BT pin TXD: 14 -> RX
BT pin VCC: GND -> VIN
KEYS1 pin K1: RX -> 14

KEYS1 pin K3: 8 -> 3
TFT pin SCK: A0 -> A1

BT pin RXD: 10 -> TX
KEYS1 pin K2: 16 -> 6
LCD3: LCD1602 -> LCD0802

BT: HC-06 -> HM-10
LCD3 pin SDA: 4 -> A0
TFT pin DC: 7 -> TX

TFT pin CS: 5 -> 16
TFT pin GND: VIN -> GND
******************************
**WHAT TO WORK ON**
Write out exactly the lines from the line holding "LCD3 pin SDA: 4 -> A0" through the last line of the data, and nothing besides those lines.

**SOLUTION**
LCD3 pin SDA: 4 -> A0
TFT pin DC: 7 -> TX

TFT pin CS: 5 -> 16
TFT pin GND: VIN -> GND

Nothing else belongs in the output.